- [Entries provided]
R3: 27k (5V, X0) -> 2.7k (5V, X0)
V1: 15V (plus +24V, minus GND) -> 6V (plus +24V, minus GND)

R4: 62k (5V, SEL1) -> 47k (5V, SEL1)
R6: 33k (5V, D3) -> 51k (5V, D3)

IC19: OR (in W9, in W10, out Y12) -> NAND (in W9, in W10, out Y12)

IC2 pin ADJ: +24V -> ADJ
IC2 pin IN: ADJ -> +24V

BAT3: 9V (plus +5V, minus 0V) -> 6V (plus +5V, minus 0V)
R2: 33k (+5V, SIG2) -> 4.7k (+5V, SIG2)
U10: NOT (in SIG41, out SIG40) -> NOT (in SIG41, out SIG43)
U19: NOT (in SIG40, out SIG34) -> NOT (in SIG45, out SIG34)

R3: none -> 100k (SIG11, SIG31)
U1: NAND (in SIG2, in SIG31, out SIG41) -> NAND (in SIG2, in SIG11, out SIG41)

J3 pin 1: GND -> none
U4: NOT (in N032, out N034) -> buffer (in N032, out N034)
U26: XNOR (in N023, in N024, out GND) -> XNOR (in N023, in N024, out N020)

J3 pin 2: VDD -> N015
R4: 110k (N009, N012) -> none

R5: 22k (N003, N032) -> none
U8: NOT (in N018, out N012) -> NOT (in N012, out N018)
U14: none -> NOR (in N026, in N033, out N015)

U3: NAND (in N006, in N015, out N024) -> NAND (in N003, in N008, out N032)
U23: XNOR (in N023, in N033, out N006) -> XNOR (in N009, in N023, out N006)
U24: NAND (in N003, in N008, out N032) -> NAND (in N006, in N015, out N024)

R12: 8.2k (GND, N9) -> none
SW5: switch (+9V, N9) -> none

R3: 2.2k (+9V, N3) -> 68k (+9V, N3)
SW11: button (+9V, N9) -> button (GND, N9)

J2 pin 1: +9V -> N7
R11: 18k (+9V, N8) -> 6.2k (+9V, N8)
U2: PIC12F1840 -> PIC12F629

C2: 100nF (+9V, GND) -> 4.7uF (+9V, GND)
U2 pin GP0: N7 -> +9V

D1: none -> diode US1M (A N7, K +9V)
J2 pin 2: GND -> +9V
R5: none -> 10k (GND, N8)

- [What this task involves] Each line above that includes "XNOR" should be shown.

- [Answer]
U26: XNOR (in N023, in N024, out GND) -> XNOR (in N023, in N024, out N020)
U23: XNOR (in N023, in N033, out N006) -> XNOR (in N009, in N023, out N006)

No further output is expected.